▶ Input material:
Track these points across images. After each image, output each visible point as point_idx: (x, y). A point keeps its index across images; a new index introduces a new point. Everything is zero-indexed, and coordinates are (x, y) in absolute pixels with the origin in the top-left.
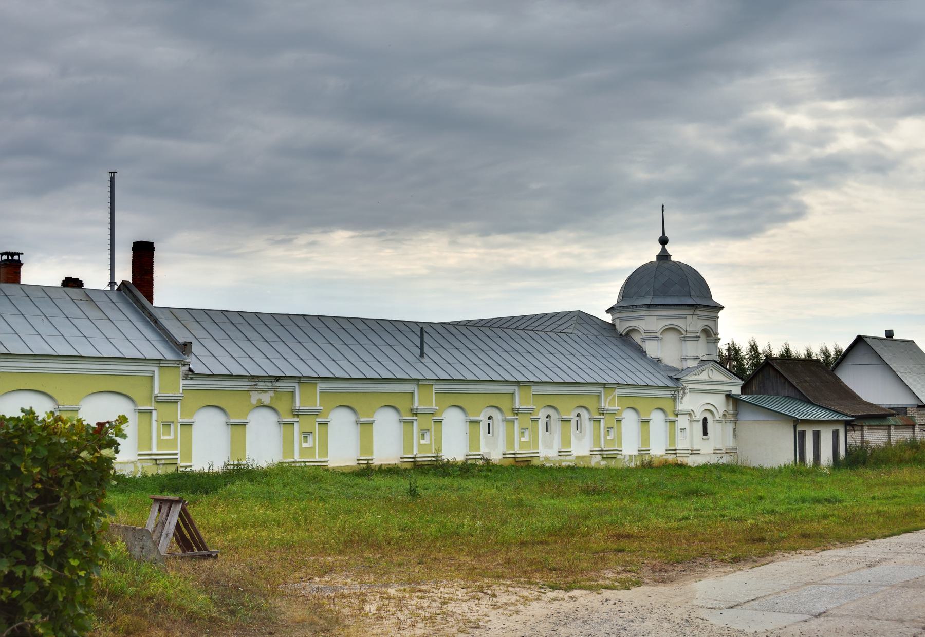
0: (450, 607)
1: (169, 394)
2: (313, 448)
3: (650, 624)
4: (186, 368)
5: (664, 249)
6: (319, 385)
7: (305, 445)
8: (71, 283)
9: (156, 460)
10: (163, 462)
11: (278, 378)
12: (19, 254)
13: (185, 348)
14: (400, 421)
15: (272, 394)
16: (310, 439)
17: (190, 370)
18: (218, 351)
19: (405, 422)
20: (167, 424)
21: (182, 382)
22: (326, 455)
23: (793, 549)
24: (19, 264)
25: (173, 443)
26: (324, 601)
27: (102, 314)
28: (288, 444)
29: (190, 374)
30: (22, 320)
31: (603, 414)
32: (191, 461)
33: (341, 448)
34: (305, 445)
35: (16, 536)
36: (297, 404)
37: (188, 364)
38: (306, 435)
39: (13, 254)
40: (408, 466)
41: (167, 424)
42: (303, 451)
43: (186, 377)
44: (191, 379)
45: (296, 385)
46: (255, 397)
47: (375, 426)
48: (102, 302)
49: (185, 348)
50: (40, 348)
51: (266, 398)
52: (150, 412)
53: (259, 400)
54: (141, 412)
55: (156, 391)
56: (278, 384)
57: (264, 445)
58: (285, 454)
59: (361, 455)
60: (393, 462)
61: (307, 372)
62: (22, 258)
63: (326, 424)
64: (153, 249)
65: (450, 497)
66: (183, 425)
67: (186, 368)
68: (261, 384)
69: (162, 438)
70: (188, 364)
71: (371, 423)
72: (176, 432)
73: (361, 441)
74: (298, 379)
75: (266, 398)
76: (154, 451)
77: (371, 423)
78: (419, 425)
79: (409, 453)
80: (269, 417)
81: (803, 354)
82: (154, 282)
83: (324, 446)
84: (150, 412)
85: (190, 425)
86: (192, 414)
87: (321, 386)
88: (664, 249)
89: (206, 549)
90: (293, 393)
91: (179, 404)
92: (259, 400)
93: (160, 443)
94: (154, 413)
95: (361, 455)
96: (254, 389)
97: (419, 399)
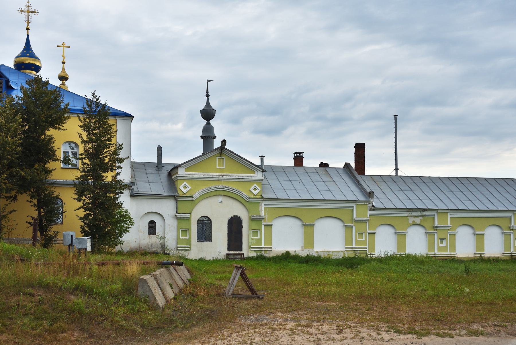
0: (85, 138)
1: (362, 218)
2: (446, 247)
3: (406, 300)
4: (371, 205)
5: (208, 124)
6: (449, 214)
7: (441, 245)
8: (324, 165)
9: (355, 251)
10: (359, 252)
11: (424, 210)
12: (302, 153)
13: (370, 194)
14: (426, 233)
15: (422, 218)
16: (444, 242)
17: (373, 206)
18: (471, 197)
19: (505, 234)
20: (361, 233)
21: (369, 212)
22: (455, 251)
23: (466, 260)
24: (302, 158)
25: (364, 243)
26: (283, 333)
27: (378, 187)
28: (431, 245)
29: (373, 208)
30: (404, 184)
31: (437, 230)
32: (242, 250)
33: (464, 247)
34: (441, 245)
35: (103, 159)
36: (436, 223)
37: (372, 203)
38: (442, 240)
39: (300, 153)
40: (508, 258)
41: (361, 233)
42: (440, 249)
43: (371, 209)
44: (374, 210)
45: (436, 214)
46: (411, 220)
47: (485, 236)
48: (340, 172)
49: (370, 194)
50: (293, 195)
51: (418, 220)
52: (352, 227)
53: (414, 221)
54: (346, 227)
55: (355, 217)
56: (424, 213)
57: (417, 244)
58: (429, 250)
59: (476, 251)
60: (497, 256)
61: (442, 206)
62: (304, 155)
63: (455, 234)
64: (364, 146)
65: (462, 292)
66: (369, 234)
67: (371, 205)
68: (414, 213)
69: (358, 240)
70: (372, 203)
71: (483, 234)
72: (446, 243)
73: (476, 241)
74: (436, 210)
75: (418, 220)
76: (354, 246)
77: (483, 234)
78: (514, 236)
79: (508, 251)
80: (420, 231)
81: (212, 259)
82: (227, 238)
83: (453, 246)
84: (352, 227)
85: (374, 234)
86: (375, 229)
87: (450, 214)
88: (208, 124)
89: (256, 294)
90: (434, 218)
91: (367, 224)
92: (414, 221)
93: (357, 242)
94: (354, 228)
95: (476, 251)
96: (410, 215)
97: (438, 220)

▶ Short exercise:
Please reproduce all of the entries above line for line, leaving the pictures out.

▶ Final answer:
Track these points across images. After each image, output each visible point as point_idx: (x, y). A point keeps its index across images; a new index introduces a new point. Everything is zero-indexed, and coordinates are (x, y) in absolute pixels with the origin in the top-left.
0: (450, 607)
1: (169, 394)
2: (313, 448)
3: (650, 624)
4: (186, 368)
5: (664, 249)
6: (319, 385)
7: (305, 445)
8: (71, 283)
9: (156, 460)
10: (163, 462)
11: (278, 378)
12: (19, 254)
13: (185, 348)
14: (400, 421)
15: (272, 394)
16: (310, 439)
17: (190, 370)
18: (218, 351)
19: (405, 422)
20: (167, 424)
21: (182, 382)
22: (326, 455)
23: (793, 549)
24: (19, 264)
25: (173, 443)
26: (324, 601)
27: (102, 314)
28: (288, 444)
29: (190, 374)
30: (22, 320)
31: (603, 414)
32: (191, 461)
33: (341, 448)
34: (305, 445)
35: (16, 536)
36: (297, 404)
37: (188, 364)
38: (306, 435)
39: (13, 254)
40: (408, 466)
41: (167, 424)
42: (303, 451)
43: (186, 377)
44: (191, 379)
45: (296, 385)
46: (255, 397)
47: (375, 426)
48: (102, 302)
49: (185, 348)
50: (40, 348)
51: (266, 398)
52: (150, 412)
53: (259, 400)
54: (141, 412)
55: (156, 391)
56: (278, 384)
57: (264, 445)
58: (285, 454)
59: (361, 455)
60: (393, 462)
61: (307, 372)
62: (22, 258)
63: (326, 424)
64: (153, 249)
65: (450, 497)
66: (183, 425)
67: (186, 368)
68: (261, 384)
69: (162, 438)
70: (188, 364)
71: (371, 423)
72: (176, 432)
73: (361, 441)
74: (298, 379)
75: (266, 398)
76: (154, 451)
77: (371, 423)
78: (419, 425)
79: (409, 453)
80: (269, 417)
81: (803, 354)
82: (154, 282)
83: (324, 446)
84: (150, 412)
85: (190, 425)
86: (192, 414)
87: (321, 386)
88: (664, 249)
89: (206, 549)
90: (293, 393)
91: (179, 404)
92: (259, 400)
93: (160, 443)
94: (154, 413)
95: (361, 455)
96: (254, 389)
97: (419, 399)
0: (85, 138)
1: (362, 218)
2: (446, 247)
3: (406, 300)
4: (371, 205)
5: (208, 124)
6: (449, 214)
7: (441, 245)
8: (324, 165)
9: (355, 251)
10: (359, 252)
11: (424, 210)
12: (302, 153)
13: (370, 194)
14: (426, 233)
15: (422, 218)
16: (444, 242)
17: (373, 206)
18: (471, 197)
19: (505, 234)
20: (361, 233)
21: (369, 212)
22: (455, 251)
23: (466, 260)
24: (302, 158)
25: (364, 243)
26: (283, 333)
27: (378, 187)
28: (431, 245)
29: (373, 208)
30: (404, 184)
31: (437, 230)
32: (242, 250)
33: (464, 247)
34: (441, 245)
35: (103, 159)
36: (436, 223)
37: (372, 203)
38: (442, 240)
39: (300, 153)
40: (508, 258)
41: (361, 233)
42: (440, 249)
43: (371, 209)
44: (374, 210)
45: (436, 214)
46: (411, 220)
47: (485, 236)
48: (340, 172)
49: (370, 194)
50: (293, 195)
51: (418, 220)
52: (352, 227)
53: (414, 221)
54: (346, 227)
55: (355, 217)
56: (424, 213)
57: (417, 244)
58: (429, 250)
59: (476, 251)
60: (497, 256)
61: (442, 206)
62: (304, 155)
63: (455, 234)
64: (364, 146)
65: (462, 292)
66: (369, 234)
67: (371, 205)
68: (414, 213)
69: (358, 240)
70: (372, 203)
71: (483, 234)
72: (446, 243)
73: (476, 241)
74: (436, 210)
75: (418, 220)
76: (354, 246)
77: (483, 234)
78: (514, 236)
79: (508, 251)
80: (420, 231)
81: (212, 259)
82: (227, 238)
83: (453, 246)
84: (352, 227)
85: (374, 234)
86: (375, 229)
87: (450, 214)
88: (208, 124)
89: (256, 294)
90: (434, 218)
91: (367, 224)
92: (414, 221)
93: (357, 242)
94: (354, 228)
95: (476, 251)
96: (410, 215)
97: (438, 220)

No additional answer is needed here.